→ Instructions for the task
Retype every line from the start of the entries below down to the line with "U5: NAND 74LS00", both ends included; skip the pictures.

##### Records provided #####

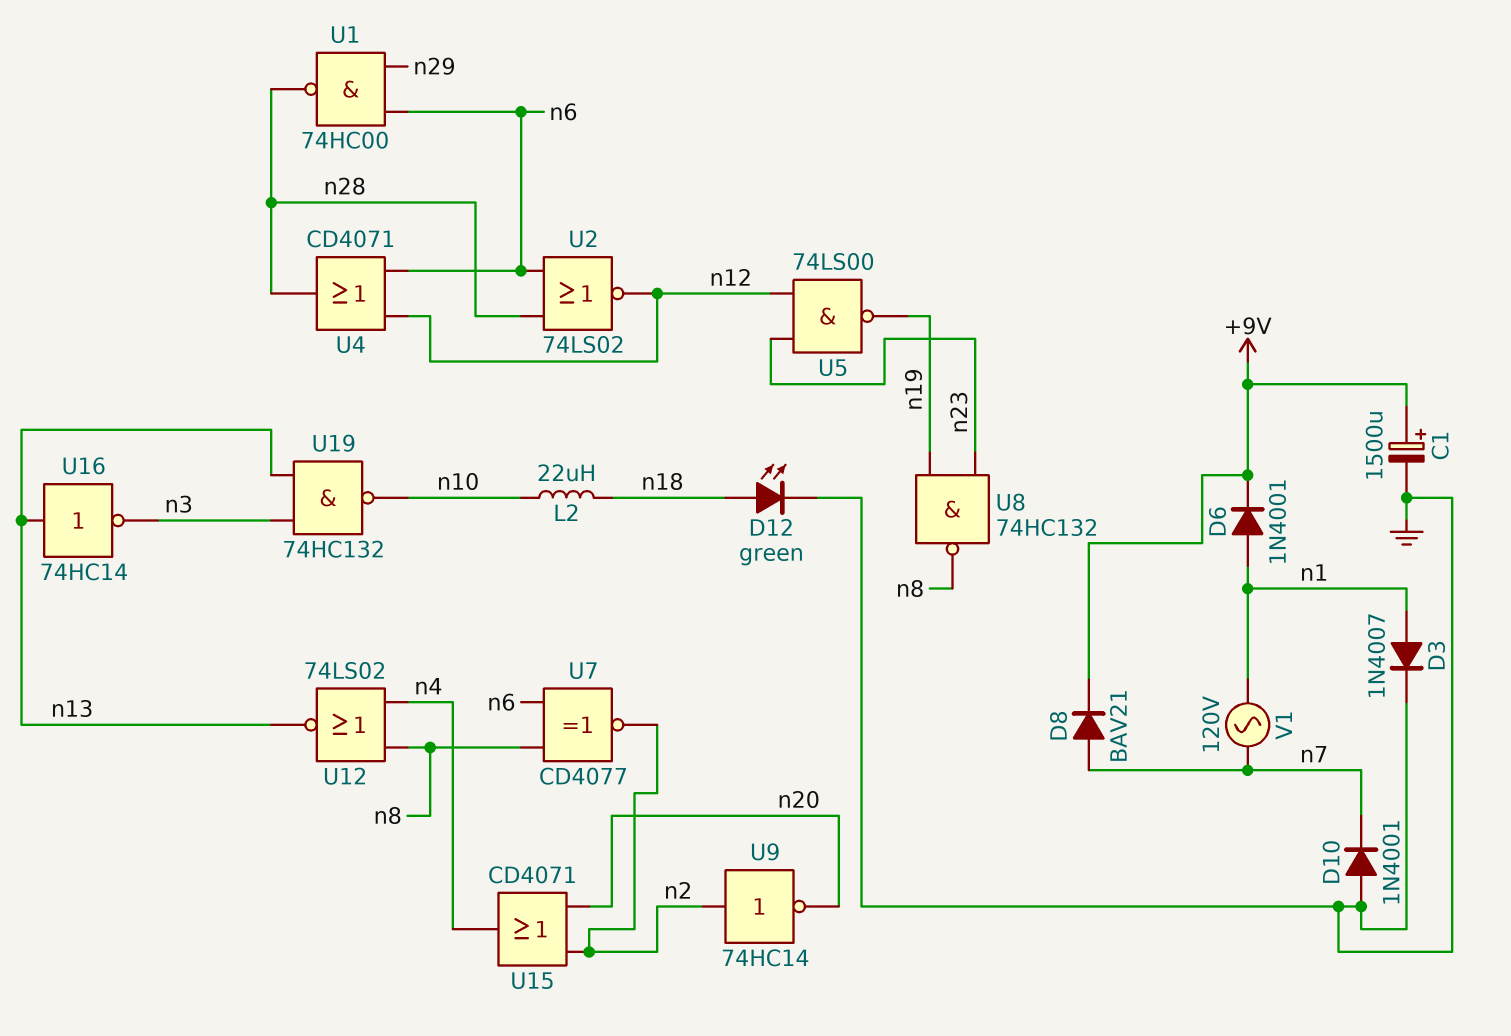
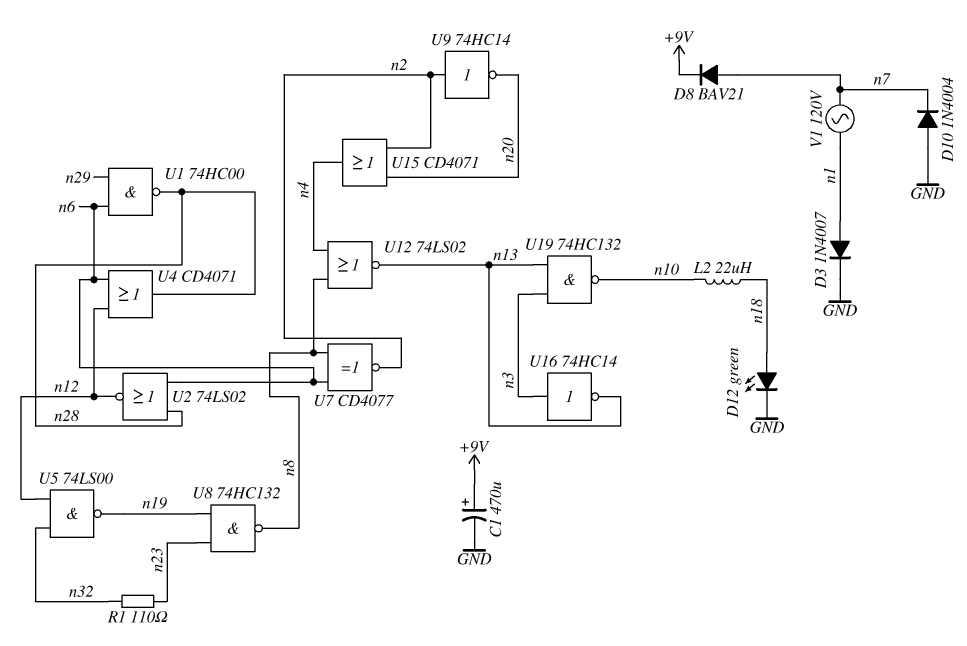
C1: 1500uF (plus +9V, minus GND) -> 470uF (plus +9V, minus GND)
D6: diode 1N4001 (A n1, K +9V) -> none
D10: diode 1N4001 (A GND, K n7) -> diode 1N4004 (A GND, K n7)
R1: none -> 110 (n23, n32)
U5: NAND 74LS00 (in n12, in n23, out n19) -> NAND 74LS00 (in n12, in n32, out n19)
U16: NOT 74HC14 (in n13, out n3) -> NOT 74HC14 (in n3, out n13)

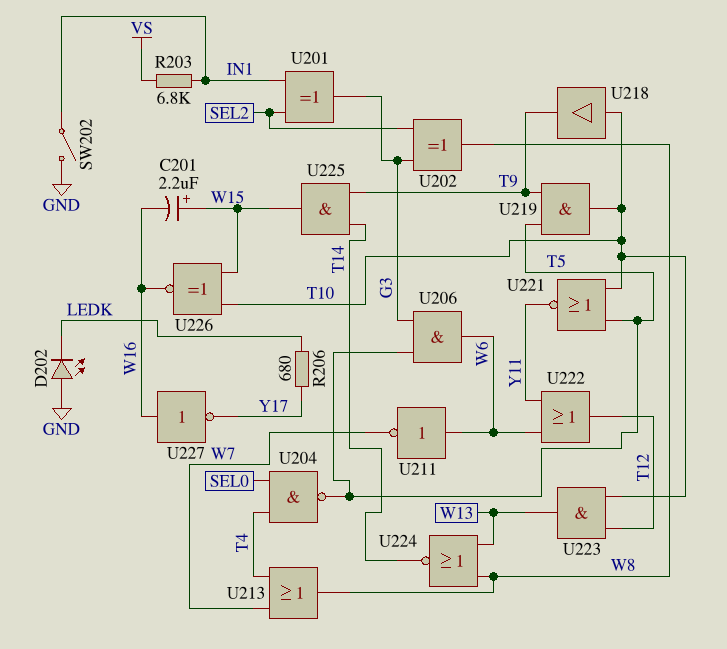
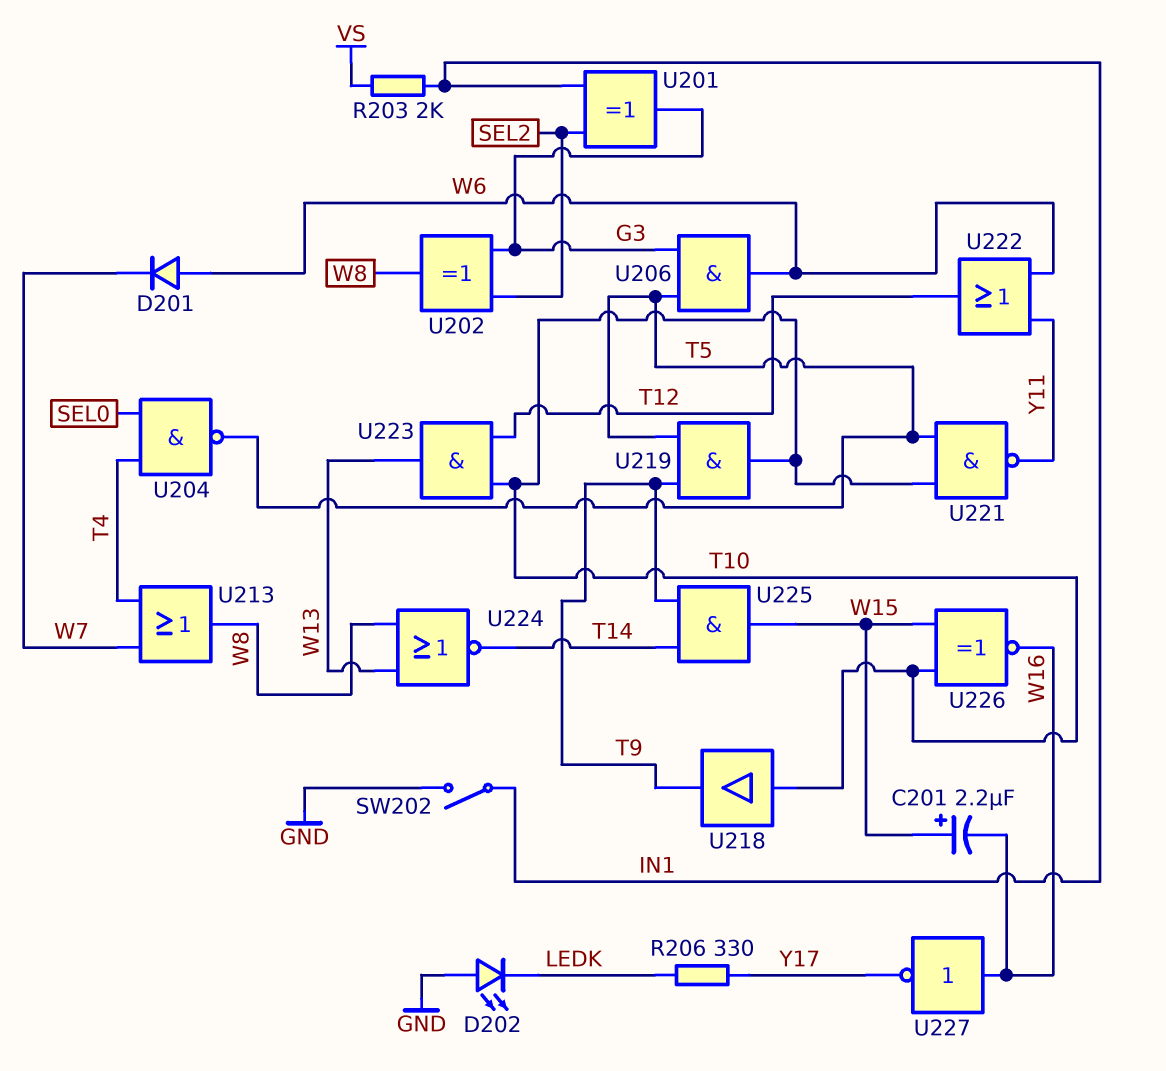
D201: none -> diode (A W6, K W7)
R203: 6.8k (IN1, VS) -> 2k (IN1, VS)
R206: 680 (LEDK, Y17) -> 330 (LEDK, Y17)
U211: NOT (in W6, out W7) -> none
U221: NOR (in T5, in T10, out Y11) -> NAND (in T5, in T10, out Y11)

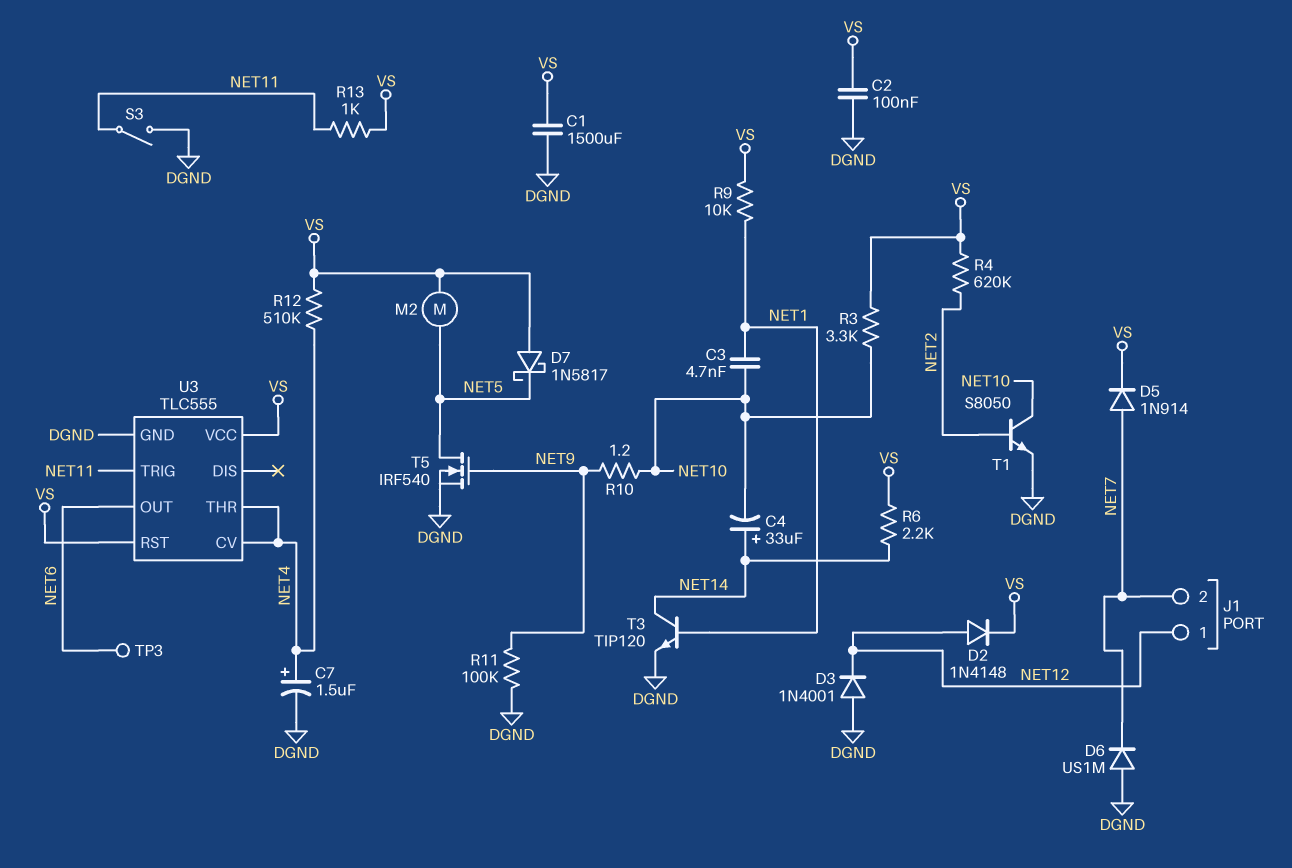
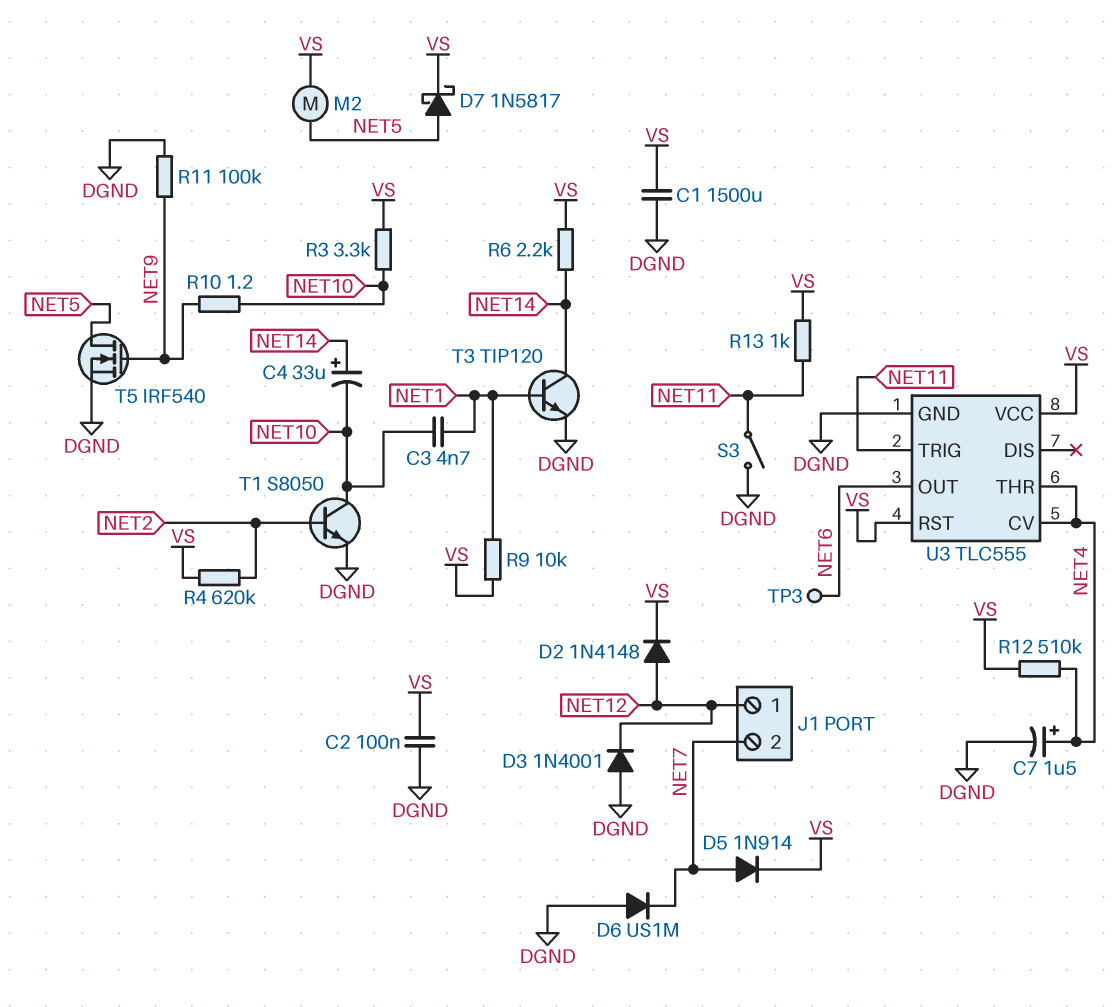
D7: schottky 1N5817 (A VS, K NET5) -> schottky 1N5817 (A NET5, K VS)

#####

→ Solution to the problem
C1: 1500uF (plus +9V, minus GND) -> 470uF (plus +9V, minus GND)
D6: diode 1N4001 (A n1, K +9V) -> none
D10: diode 1N4001 (A GND, K n7) -> diode 1N4004 (A GND, K n7)
R1: none -> 110 (n23, n32)
U5: NAND 74LS00 (in n12, in n23, out n19) -> NAND 74LS00 (in n12, in n32, out n19)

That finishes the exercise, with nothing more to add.